### TO DO:
Nothing outside the range below should be printed. Output exactly the lines from the line with "TR1: PMOS (G" to the line with "T101: PMOS BS250", both included.

BEGIN DATA IN THIS EXERCISE

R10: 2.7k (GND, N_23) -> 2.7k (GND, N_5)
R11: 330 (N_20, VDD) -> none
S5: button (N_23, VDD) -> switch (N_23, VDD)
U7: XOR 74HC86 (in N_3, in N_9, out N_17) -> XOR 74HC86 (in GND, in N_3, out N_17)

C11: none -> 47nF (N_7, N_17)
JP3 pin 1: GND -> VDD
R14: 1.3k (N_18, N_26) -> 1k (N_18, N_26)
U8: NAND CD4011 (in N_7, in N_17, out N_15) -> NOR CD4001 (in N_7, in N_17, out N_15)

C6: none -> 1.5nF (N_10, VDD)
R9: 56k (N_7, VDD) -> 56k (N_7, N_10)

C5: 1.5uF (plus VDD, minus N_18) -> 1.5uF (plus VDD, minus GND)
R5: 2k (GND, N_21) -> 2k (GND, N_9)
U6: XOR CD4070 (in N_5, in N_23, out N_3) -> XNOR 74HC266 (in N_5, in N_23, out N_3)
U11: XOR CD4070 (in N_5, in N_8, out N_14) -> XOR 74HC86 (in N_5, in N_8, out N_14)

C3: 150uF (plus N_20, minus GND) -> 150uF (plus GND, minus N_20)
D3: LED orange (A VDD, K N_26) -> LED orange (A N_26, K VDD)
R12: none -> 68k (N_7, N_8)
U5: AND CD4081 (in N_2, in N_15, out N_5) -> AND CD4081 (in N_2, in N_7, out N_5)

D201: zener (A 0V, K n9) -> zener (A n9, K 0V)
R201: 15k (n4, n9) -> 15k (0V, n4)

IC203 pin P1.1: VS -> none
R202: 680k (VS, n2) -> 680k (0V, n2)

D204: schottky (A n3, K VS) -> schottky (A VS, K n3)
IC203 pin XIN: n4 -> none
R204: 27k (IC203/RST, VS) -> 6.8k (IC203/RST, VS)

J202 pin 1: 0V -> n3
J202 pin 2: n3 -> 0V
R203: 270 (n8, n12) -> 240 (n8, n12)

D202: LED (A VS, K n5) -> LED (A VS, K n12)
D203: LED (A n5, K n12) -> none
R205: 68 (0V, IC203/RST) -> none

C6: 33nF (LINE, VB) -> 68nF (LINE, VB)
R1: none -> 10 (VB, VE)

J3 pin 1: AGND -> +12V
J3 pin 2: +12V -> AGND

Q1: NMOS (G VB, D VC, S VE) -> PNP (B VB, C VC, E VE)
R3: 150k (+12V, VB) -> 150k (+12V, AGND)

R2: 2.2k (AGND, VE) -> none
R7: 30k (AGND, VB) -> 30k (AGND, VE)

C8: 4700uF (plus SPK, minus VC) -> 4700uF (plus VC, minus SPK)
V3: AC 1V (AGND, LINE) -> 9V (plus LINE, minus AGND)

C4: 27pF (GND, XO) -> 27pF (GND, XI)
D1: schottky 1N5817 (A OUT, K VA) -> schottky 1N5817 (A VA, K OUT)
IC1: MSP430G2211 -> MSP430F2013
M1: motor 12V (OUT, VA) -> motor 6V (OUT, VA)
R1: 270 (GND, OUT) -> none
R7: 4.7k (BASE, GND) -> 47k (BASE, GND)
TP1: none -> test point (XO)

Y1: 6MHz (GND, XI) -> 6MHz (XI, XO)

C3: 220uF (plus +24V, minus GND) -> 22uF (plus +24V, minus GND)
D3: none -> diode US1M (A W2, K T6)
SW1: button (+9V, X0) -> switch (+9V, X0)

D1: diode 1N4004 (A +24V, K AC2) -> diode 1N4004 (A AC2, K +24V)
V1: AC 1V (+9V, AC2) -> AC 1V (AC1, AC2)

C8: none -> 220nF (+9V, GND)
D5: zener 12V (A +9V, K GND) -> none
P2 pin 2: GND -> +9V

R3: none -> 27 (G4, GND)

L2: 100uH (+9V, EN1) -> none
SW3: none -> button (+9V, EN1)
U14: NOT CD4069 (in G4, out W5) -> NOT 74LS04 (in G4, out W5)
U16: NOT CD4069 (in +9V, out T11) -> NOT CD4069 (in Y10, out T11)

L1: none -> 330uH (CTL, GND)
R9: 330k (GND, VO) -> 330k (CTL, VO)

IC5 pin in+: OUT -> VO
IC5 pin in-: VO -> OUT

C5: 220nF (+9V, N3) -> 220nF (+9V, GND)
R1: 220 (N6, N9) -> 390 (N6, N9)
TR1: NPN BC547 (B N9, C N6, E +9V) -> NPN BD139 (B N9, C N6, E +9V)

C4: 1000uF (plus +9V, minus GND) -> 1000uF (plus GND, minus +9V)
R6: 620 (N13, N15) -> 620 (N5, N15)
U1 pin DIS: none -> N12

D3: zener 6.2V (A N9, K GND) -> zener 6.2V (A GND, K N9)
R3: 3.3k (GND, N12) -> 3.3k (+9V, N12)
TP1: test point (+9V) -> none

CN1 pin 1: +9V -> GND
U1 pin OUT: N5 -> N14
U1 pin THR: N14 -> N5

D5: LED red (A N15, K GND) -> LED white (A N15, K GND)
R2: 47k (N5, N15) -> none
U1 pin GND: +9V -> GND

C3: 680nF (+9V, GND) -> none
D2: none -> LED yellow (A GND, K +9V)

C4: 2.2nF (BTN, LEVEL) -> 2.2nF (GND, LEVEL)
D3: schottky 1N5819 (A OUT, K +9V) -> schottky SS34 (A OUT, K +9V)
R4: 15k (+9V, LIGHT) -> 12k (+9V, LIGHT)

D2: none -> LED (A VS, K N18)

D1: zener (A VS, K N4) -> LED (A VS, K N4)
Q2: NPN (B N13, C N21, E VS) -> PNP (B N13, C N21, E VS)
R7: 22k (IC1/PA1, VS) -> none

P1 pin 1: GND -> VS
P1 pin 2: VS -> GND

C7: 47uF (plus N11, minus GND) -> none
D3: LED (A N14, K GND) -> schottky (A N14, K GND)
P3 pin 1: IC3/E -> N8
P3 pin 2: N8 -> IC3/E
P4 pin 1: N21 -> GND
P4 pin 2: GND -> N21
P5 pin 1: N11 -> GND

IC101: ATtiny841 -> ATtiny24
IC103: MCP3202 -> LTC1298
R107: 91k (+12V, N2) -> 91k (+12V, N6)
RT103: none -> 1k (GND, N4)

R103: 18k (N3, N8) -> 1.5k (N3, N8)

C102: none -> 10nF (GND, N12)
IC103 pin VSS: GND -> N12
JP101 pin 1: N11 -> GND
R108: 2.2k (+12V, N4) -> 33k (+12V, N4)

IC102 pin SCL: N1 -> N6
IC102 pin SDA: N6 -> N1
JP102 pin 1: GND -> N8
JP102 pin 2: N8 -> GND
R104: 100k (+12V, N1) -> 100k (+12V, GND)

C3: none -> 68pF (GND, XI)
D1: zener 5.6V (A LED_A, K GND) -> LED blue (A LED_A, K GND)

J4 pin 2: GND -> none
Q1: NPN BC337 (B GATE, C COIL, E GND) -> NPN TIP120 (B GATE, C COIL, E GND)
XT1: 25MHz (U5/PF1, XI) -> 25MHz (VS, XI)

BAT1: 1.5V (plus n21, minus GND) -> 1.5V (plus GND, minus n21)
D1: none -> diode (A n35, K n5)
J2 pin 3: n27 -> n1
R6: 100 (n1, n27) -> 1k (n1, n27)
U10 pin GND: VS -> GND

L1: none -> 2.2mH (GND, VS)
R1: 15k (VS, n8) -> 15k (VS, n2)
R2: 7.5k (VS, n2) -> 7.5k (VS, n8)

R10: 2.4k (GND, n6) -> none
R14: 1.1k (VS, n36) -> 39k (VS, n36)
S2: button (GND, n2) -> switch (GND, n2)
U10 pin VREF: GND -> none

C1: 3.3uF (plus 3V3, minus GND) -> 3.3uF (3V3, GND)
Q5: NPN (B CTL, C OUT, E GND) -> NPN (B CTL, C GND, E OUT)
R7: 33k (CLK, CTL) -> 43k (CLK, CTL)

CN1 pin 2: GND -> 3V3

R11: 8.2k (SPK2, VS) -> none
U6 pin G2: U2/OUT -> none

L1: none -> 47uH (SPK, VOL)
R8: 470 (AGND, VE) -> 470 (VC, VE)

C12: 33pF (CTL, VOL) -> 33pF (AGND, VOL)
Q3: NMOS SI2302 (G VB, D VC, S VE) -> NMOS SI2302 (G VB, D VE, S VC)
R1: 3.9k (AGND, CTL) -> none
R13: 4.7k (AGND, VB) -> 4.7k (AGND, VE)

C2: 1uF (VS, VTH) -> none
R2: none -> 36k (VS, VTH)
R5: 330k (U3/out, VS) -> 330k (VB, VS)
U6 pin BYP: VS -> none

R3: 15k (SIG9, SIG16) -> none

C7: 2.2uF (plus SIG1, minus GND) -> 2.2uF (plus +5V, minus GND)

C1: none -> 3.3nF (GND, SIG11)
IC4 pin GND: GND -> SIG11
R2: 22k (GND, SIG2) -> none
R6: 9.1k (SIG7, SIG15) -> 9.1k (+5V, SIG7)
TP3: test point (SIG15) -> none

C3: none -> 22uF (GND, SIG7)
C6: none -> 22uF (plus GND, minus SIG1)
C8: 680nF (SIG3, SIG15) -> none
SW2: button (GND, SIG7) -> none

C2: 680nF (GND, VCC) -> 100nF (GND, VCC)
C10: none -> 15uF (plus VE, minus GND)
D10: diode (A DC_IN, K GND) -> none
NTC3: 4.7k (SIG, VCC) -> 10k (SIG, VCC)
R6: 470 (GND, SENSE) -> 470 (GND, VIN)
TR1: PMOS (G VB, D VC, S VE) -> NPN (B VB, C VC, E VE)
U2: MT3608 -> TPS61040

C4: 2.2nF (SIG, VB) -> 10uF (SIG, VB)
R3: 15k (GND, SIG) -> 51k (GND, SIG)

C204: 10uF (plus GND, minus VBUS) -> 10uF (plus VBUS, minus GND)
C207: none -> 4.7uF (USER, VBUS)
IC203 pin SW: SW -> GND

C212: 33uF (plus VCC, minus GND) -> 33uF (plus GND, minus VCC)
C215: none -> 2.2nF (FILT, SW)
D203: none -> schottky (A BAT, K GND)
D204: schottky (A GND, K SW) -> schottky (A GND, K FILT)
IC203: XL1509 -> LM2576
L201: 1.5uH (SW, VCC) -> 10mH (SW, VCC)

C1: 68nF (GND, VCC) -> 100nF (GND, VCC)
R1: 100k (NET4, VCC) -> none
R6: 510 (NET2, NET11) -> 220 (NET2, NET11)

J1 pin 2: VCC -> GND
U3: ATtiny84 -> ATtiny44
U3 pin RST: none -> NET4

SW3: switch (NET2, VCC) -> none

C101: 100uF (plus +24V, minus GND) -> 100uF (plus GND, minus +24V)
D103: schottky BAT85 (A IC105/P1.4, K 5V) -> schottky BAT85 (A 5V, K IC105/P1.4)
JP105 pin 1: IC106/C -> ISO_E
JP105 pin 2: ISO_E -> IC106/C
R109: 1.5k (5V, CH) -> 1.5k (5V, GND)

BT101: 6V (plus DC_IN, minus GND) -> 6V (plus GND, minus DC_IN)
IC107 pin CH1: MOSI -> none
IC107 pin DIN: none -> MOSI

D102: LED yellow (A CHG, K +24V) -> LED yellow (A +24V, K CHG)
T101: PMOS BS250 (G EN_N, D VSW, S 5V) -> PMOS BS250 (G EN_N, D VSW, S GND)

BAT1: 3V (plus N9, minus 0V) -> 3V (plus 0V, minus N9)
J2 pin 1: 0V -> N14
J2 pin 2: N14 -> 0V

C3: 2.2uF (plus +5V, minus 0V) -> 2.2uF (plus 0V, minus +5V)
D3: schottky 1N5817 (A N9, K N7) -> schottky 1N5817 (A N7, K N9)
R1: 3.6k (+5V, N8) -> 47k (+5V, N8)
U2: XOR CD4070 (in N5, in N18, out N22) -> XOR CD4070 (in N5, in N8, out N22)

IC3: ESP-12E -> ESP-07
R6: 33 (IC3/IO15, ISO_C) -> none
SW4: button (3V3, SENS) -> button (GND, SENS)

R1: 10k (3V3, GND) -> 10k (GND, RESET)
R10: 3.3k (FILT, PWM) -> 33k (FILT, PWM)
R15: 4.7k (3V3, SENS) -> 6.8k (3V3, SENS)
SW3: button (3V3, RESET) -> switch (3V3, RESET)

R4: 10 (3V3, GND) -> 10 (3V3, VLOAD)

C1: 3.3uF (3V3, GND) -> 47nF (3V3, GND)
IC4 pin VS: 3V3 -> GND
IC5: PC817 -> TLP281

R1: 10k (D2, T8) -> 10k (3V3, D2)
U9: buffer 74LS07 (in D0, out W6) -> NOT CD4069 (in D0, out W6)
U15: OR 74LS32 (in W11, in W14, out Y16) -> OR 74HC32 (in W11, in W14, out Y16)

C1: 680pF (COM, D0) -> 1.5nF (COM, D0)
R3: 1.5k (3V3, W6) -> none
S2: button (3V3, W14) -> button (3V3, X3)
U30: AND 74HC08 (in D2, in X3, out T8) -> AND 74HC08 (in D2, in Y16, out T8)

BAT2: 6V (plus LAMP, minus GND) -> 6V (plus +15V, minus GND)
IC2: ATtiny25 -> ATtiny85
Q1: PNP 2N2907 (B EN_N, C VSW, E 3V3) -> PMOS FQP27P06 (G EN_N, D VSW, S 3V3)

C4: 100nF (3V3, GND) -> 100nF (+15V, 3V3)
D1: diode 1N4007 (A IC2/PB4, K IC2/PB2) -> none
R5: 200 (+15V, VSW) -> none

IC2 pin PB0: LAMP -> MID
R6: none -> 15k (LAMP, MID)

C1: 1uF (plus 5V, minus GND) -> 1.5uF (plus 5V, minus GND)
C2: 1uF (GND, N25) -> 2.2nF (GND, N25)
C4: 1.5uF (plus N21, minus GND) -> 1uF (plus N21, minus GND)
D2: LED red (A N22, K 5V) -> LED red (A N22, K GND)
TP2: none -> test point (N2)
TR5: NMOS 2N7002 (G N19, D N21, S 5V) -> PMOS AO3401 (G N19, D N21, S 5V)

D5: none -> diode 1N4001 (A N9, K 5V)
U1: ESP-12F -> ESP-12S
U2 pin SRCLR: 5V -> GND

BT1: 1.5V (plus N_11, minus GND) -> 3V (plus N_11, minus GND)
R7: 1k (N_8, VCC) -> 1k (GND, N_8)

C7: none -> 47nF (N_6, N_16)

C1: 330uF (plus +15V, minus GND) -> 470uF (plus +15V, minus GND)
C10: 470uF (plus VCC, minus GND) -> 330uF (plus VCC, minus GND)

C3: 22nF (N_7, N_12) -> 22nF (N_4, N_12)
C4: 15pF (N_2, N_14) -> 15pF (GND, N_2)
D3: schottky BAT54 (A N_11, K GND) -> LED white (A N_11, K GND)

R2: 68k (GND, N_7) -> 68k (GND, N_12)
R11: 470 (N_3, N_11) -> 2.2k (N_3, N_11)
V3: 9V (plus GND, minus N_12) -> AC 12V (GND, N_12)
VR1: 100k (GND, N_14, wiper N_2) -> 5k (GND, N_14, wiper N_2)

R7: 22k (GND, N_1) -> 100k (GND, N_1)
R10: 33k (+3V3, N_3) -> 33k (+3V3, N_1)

END DATA IN THIS EXERCISE

### RESPONSE AREA:
TR1: PMOS (G VB, D VC, S VE) -> NPN (B VB, C VC, E VE)
U2: MT3608 -> TPS61040

C4: 2.2nF (SIG, VB) -> 10uF (SIG, VB)
R3: 15k (GND, SIG) -> 51k (GND, SIG)

C204: 10uF (plus GND, minus VBUS) -> 10uF (plus VBUS, minus GND)
C207: none -> 4.7uF (USER, VBUS)
IC203 pin SW: SW -> GND

C212: 33uF (plus VCC, minus GND) -> 33uF (plus GND, minus VCC)
C215: none -> 2.2nF (FILT, SW)
D203: none -> schottky (A BAT, K GND)
D204: schottky (A GND, K SW) -> schottky (A GND, K FILT)
IC203: XL1509 -> LM2576
L201: 1.5uH (SW, VCC) -> 10mH (SW, VCC)

C1: 68nF (GND, VCC) -> 100nF (GND, VCC)
R1: 100k (NET4, VCC) -> none
R6: 510 (NET2, NET11) -> 220 (NET2, NET11)

J1 pin 2: VCC -> GND
U3: ATtiny84 -> ATtiny44
U3 pin RST: none -> NET4

SW3: switch (NET2, VCC) -> none

C101: 100uF (plus +24V, minus GND) -> 100uF (plus GND, minus +24V)
D103: schottky BAT85 (A IC105/P1.4, K 5V) -> schottky BAT85 (A 5V, K IC105/P1.4)
JP105 pin 1: IC106/C -> ISO_E
JP105 pin 2: ISO_E -> IC106/C
R109: 1.5k (5V, CH) -> 1.5k (5V, GND)

BT101: 6V (plus DC_IN, minus GND) -> 6V (plus GND, minus DC_IN)
IC107 pin CH1: MOSI -> none
IC107 pin DIN: none -> MOSI

D102: LED yellow (A CHG, K +24V) -> LED yellow (A +24V, K CHG)
T101: PMOS BS250 (G EN_N, D VSW, S 5V) -> PMOS BS250 (G EN_N, D VSW, S GND)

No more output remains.